Top of Exercise input
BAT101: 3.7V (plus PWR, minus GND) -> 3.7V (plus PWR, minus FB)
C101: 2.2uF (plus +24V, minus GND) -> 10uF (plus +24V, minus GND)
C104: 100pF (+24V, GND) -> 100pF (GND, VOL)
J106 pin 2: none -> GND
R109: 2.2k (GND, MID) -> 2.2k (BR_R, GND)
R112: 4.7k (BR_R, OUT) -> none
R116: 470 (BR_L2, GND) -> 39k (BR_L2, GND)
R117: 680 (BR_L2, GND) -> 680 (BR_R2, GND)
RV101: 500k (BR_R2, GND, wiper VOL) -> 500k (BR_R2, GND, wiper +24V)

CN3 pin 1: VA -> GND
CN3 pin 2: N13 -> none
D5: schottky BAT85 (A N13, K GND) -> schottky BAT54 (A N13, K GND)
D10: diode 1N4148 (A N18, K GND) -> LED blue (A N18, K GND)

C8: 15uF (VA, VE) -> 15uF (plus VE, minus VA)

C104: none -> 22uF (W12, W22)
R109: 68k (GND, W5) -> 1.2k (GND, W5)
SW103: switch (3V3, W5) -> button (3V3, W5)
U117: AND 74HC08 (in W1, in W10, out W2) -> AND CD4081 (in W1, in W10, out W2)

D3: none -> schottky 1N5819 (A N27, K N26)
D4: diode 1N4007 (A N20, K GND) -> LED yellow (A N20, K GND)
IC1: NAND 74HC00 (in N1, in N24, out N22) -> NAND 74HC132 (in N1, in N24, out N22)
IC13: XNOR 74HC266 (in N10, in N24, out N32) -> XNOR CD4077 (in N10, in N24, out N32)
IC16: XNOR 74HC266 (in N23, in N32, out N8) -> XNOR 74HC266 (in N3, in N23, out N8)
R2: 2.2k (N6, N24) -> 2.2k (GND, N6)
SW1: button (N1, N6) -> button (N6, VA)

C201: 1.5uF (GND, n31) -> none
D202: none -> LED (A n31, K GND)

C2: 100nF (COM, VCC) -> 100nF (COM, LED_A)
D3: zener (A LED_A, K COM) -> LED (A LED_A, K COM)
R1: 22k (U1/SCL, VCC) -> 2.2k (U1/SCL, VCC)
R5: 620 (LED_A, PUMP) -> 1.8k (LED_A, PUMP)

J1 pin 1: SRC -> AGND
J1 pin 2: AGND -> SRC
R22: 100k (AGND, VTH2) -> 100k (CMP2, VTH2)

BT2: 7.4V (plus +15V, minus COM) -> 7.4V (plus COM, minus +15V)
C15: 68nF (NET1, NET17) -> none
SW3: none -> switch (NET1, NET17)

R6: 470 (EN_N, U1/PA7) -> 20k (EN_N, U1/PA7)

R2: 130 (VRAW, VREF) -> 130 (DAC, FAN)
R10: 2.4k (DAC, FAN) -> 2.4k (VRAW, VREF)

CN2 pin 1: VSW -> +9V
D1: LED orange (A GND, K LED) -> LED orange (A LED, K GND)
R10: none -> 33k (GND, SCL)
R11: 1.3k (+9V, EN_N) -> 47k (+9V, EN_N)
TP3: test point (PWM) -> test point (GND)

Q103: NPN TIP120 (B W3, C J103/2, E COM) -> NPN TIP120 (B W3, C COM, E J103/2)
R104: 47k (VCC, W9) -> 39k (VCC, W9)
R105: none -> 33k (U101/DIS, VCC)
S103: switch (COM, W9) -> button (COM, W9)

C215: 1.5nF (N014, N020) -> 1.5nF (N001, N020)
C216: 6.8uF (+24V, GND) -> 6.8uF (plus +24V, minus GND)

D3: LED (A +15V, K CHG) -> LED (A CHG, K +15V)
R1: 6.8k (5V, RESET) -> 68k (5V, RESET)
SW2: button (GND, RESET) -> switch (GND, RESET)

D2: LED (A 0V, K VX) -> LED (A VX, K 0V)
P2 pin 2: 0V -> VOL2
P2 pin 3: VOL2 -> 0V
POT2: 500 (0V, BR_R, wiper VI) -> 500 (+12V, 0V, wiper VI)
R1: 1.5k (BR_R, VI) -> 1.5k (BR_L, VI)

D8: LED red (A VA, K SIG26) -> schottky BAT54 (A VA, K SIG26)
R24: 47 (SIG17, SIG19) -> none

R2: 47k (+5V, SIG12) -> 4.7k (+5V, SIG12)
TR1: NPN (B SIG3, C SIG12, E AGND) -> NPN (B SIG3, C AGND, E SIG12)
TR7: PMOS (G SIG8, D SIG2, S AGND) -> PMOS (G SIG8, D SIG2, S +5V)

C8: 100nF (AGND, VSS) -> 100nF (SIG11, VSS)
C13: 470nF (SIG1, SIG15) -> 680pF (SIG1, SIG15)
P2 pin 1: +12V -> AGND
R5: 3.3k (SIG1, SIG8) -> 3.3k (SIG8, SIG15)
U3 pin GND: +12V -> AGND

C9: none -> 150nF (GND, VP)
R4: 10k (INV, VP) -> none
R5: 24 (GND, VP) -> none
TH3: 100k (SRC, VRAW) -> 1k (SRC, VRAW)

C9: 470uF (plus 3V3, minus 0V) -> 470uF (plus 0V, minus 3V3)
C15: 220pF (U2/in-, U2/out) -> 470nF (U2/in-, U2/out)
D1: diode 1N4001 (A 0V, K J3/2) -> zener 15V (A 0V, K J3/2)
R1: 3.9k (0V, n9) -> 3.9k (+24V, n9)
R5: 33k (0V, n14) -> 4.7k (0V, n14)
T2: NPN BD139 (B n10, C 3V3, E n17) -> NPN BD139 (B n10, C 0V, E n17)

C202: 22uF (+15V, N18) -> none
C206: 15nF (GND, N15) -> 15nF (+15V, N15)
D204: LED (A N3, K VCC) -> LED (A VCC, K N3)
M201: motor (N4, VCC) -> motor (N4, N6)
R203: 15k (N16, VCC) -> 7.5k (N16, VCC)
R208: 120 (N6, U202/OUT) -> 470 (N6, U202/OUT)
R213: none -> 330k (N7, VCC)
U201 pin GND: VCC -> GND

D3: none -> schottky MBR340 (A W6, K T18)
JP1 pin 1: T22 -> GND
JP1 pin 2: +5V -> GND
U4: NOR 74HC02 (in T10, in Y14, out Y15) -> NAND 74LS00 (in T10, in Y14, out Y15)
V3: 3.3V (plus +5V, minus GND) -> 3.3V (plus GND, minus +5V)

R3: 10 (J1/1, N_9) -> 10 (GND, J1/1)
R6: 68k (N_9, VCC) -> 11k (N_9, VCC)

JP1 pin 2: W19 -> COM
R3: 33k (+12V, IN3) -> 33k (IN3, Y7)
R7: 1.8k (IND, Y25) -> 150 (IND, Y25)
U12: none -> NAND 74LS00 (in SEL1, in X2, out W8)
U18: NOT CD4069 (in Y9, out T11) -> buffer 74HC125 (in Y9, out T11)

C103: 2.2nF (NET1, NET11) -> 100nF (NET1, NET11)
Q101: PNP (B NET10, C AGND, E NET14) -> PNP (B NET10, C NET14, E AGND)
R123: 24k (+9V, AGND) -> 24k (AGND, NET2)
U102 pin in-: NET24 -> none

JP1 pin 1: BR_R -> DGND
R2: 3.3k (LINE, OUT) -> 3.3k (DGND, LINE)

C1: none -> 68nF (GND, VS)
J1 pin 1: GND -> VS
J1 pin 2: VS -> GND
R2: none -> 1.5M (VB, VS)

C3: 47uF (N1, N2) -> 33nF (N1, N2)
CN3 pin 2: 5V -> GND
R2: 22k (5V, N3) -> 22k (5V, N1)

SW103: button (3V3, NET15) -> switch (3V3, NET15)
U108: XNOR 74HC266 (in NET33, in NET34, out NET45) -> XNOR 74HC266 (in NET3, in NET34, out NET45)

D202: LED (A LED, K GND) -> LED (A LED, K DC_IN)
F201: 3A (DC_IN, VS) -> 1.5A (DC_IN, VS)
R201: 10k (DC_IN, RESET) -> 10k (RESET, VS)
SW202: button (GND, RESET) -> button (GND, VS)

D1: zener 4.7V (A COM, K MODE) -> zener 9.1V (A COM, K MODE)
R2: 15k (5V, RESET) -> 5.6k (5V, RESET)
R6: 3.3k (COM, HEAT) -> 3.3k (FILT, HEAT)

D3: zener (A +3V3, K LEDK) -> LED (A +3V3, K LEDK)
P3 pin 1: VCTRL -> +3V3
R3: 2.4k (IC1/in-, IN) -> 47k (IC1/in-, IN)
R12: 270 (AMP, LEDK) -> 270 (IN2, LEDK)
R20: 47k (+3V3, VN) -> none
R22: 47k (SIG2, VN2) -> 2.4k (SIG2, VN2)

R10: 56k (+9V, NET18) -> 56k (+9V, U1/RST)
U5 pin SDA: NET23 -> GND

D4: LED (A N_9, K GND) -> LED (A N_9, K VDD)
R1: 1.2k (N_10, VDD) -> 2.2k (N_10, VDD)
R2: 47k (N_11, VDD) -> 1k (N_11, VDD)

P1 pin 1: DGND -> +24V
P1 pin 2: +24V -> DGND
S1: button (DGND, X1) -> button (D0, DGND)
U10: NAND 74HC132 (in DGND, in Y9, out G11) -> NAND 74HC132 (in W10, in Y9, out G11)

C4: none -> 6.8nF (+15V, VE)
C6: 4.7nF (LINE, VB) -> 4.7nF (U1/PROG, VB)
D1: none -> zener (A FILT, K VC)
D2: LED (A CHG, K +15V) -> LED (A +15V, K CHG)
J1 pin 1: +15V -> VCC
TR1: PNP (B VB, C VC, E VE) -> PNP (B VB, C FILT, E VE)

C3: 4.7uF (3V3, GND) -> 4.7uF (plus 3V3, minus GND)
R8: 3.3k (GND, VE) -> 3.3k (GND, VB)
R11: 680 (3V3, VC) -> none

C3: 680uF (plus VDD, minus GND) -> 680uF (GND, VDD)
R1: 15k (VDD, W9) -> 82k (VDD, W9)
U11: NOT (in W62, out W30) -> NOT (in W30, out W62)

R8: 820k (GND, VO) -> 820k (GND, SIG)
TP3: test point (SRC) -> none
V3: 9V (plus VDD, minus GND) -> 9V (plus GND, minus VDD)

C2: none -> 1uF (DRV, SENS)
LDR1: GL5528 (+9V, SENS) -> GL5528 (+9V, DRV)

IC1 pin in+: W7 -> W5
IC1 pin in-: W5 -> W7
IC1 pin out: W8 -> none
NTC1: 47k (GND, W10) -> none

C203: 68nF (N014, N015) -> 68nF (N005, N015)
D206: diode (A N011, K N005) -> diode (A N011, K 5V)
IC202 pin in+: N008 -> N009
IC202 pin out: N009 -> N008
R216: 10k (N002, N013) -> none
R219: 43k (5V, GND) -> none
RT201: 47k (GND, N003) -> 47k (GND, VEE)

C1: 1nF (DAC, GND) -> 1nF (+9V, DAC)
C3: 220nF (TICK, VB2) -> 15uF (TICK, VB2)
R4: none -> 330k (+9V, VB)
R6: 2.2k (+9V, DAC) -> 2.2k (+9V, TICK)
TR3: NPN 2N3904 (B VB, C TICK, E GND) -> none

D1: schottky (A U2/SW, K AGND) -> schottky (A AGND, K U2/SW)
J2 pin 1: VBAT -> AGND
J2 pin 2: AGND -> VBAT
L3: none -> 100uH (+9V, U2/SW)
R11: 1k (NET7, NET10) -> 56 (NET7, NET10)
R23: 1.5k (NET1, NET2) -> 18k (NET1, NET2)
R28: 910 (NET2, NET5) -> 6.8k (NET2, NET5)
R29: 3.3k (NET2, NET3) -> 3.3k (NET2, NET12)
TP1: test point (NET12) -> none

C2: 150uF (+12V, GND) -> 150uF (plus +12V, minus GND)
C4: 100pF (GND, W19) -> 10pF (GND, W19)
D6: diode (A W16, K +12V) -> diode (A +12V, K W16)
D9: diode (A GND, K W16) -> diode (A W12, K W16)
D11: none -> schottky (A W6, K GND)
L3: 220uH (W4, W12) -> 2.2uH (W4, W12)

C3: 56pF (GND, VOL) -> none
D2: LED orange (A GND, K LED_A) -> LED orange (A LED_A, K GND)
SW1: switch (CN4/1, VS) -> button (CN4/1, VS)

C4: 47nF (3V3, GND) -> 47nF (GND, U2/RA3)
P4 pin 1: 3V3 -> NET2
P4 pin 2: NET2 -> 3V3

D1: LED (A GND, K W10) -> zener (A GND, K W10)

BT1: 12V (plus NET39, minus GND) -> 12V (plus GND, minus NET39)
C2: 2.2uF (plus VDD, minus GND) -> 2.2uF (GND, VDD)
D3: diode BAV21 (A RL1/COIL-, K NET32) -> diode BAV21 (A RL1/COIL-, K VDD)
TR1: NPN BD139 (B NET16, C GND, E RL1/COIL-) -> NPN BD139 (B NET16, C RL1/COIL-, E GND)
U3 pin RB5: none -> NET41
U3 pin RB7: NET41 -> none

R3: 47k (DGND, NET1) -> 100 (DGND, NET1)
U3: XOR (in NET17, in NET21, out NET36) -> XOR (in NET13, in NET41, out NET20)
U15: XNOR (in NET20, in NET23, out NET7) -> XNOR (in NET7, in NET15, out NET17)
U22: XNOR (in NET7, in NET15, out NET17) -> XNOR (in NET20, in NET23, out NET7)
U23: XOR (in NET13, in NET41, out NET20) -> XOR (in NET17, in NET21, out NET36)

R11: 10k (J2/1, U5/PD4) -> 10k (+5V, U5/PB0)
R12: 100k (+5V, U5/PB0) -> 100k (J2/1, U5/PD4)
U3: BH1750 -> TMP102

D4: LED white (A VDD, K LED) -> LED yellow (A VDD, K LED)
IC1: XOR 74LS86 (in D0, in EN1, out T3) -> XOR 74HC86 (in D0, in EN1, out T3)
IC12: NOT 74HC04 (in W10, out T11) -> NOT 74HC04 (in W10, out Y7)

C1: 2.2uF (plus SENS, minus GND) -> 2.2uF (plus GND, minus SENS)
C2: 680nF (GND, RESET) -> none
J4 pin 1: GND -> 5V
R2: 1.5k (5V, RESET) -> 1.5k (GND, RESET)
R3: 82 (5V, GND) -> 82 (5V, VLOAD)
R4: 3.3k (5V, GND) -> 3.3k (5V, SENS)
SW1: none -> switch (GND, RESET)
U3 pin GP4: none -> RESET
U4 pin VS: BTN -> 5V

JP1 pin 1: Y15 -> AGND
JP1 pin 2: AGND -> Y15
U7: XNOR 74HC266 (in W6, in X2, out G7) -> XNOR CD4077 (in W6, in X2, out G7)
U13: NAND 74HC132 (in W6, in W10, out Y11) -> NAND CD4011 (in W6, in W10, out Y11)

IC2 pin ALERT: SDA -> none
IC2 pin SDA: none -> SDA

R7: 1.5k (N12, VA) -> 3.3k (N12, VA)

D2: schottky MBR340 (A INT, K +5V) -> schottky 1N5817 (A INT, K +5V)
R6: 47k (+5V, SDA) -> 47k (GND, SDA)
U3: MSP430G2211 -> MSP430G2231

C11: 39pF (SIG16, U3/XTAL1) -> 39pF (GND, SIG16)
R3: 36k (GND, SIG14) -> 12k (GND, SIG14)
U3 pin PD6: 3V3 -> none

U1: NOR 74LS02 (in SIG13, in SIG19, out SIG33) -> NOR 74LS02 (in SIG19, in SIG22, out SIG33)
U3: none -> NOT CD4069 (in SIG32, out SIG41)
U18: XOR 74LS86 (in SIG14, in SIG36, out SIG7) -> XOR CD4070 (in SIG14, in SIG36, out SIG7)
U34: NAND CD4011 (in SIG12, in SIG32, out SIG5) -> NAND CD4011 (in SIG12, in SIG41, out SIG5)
Bottom of Exercise input
__What you should do__: Exactly the lines from the one containing "R12: 100k (+5V, U5/PB0)" to the last line of the entries above must be duplicated, with both of those lines included and nothing more.

__Solution__:
R12: 100k (+5V, U5/PB0) -> 100k (J2/1, U5/PD4)
U3: BH1750 -> TMP102

D4: LED white (A VDD, K LED) -> LED yellow (A VDD, K LED)
IC1: XOR 74LS86 (in D0, in EN1, out T3) -> XOR 74HC86 (in D0, in EN1, out T3)
IC12: NOT 74HC04 (in W10, out T11) -> NOT 74HC04 (in W10, out Y7)

C1: 2.2uF (plus SENS, minus GND) -> 2.2uF (plus GND, minus SENS)
C2: 680nF (GND, RESET) -> none
J4 pin 1: GND -> 5V
R2: 1.5k (5V, RESET) -> 1.5k (GND, RESET)
R3: 82 (5V, GND) -> 82 (5V, VLOAD)
R4: 3.3k (5V, GND) -> 3.3k (5V, SENS)
SW1: none -> switch (GND, RESET)
U3 pin GP4: none -> RESET
U4 pin VS: BTN -> 5V

JP1 pin 1: Y15 -> AGND
JP1 pin 2: AGND -> Y15
U7: XNOR 74HC266 (in W6, in X2, out G7) -> XNOR CD4077 (in W6, in X2, out G7)
U13: NAND 74HC132 (in W6, in W10, out Y11) -> NAND CD4011 (in W6, in W10, out Y11)

IC2 pin ALERT: SDA -> none
IC2 pin SDA: none -> SDA

R7: 1.5k (N12, VA) -> 3.3k (N12, VA)

D2: schottky MBR340 (A INT, K +5V) -> schottky 1N5817 (A INT, K +5V)
R6: 47k (+5V, SDA) -> 47k (GND, SDA)
U3: MSP430G2211 -> MSP430G2231

C11: 39pF (SIG16, U3/XTAL1) -> 39pF (GND, SIG16)
R3: 36k (GND, SIG14) -> 12k (GND, SIG14)
U3 pin PD6: 3V3 -> none

U1: NOR 74LS02 (in SIG13, in SIG19, out SIG33) -> NOR 74LS02 (in SIG19, in SIG22, out SIG33)
U3: none -> NOT CD4069 (in SIG32, out SIG41)
U18: XOR 74LS86 (in SIG14, in SIG36, out SIG7) -> XOR CD4070 (in SIG14, in SIG36, out SIG7)
U34: NAND CD4011 (in SIG12, in SIG32, out SIG5) -> NAND CD4011 (in SIG12, in SIG41, out SIG5)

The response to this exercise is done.